• WORK TO COMPLETE:
Would you copy the records exactly, leaving the pictures out?

[Object matching data]
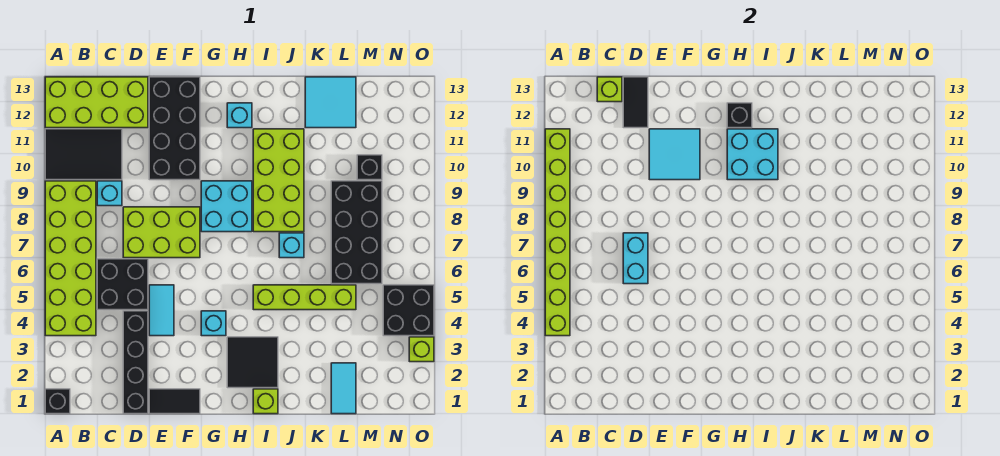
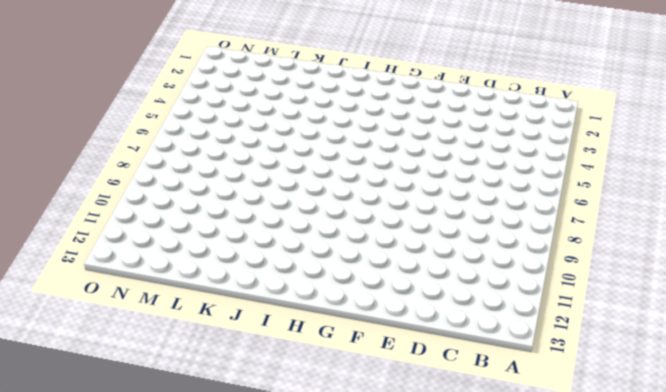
none -> black brick A1 level 1
none -> lime brick A4:B9 level 1
none -> black tile A10:C11 level 1
none -> lime brick A12:D13 level 1

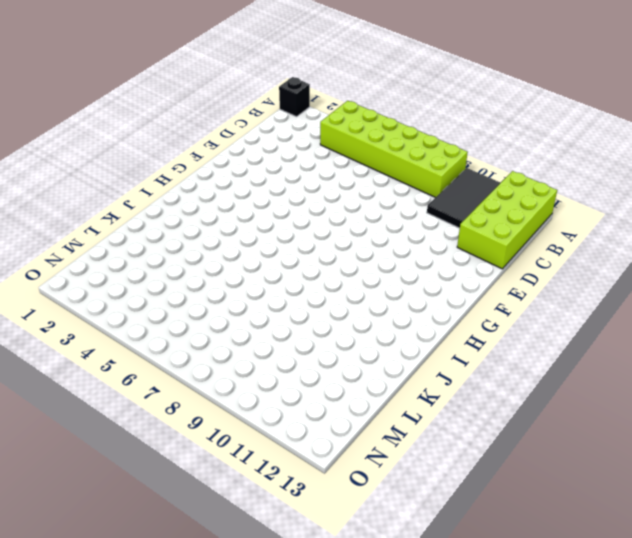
none -> black brick C5:D6 level 1
none -> cyan brick C9 level 1
none -> black brick D1:D4 level 1
none -> lime brick D7:F8 level 1

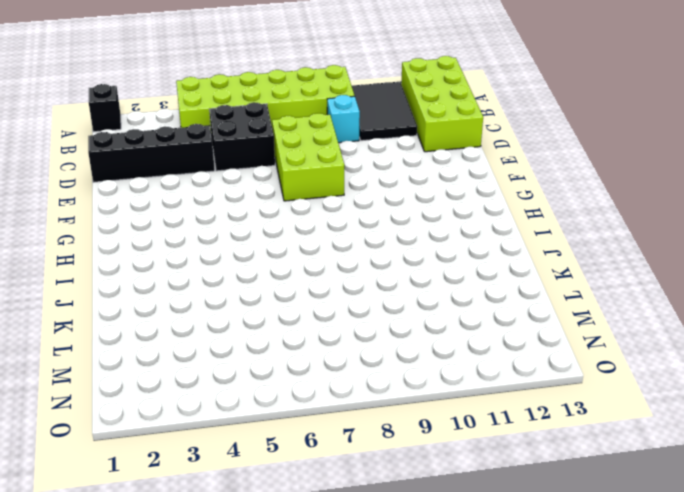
none -> black tile E1:F1 level 1
none -> cyan tile E4:E5 level 1
none -> black brick E10:F13 level 1
none -> cyan brick G4 level 1

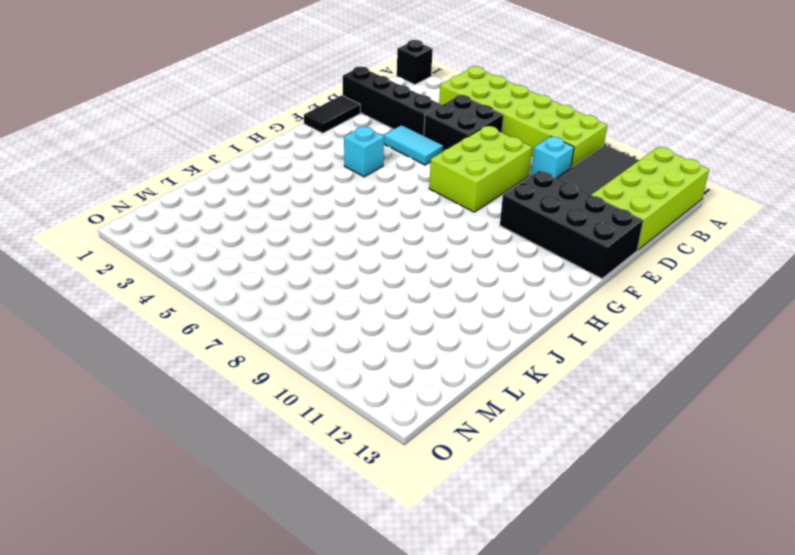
none -> cyan brick G8:H9 level 1
none -> black tile H2:I3 level 1
none -> cyan brick H12 level 1
none -> lime brick I1 level 1

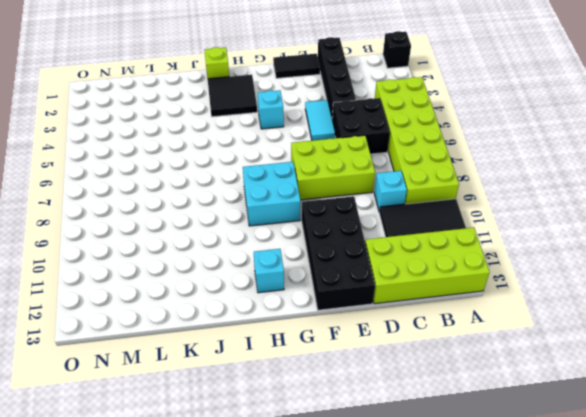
none -> lime brick I5:L5 level 1
none -> lime brick I8:J11 level 1
none -> cyan brick J7 level 1
none -> cyan tile K12:L13 level 1

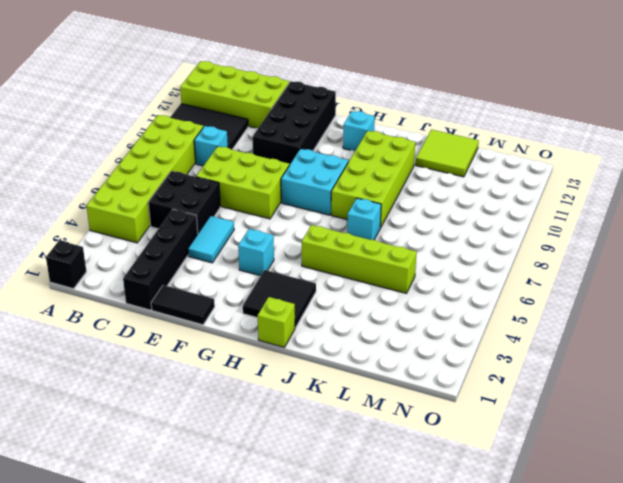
lime tile K12:L13 level 1 -> cyan tile K12:L13 level 1
none -> cyan tile L1:L2 level 1
none -> black brick L6:M9 level 1
none -> black brick M10 level 1
none -> black brick N4:O5 level 1

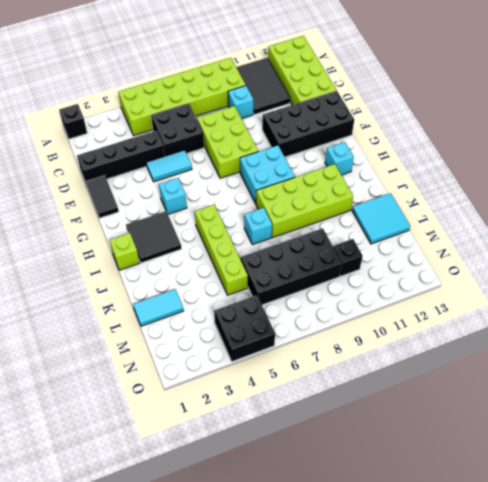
none -> lime brick O3 level 1
none -> lime brick A4:A11 level 2
none -> lime brick C13 level 2
none -> cyan brick D6:D7 level 2

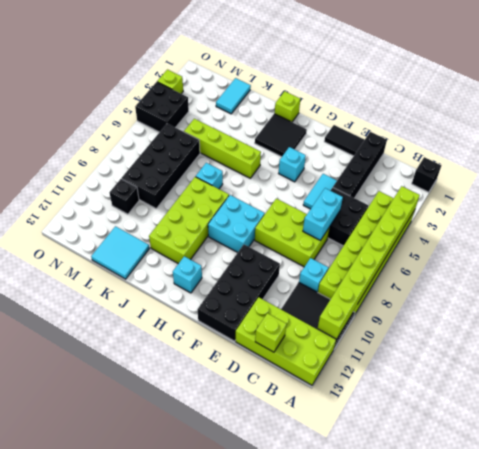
none -> black tile D12:D13 level 2
none -> cyan tile E10:F11 level 2
none -> cyan brick H10:I11 level 2
none -> black brick H12 level 2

• EXERCISE RESPONSE:
none -> black brick A1 level 1
none -> lime brick A4:B9 level 1
none -> black tile A10:C11 level 1
none -> lime brick A12:D13 level 1

none -> black brick C5:D6 level 1
none -> cyan brick C9 level 1
none -> black brick D1:D4 level 1
none -> lime brick D7:F8 level 1

none -> black tile E1:F1 level 1
none -> cyan tile E4:E5 level 1
none -> black brick E10:F13 level 1
none -> cyan brick G4 level 1

none -> cyan brick G8:H9 level 1
none -> black tile H2:I3 level 1
none -> cyan brick H12 level 1
none -> lime brick I1 level 1

none -> lime brick I5:L5 level 1
none -> lime brick I8:J11 level 1
none -> cyan brick J7 level 1
none -> cyan tile K12:L13 level 1

lime tile K12:L13 level 1 -> cyan tile K12:L13 level 1
none -> cyan tile L1:L2 level 1
none -> black brick L6:M9 level 1
none -> black brick M10 level 1
none -> black brick N4:O5 level 1

none -> lime brick O3 level 1
none -> lime brick A4:A11 level 2
none -> lime brick C13 level 2
none -> cyan brick D6:D7 level 2

none -> black tile D12:D13 level 2
none -> cyan tile E10:F11 level 2
none -> cyan brick H10:I11 level 2
none -> black brick H12 level 2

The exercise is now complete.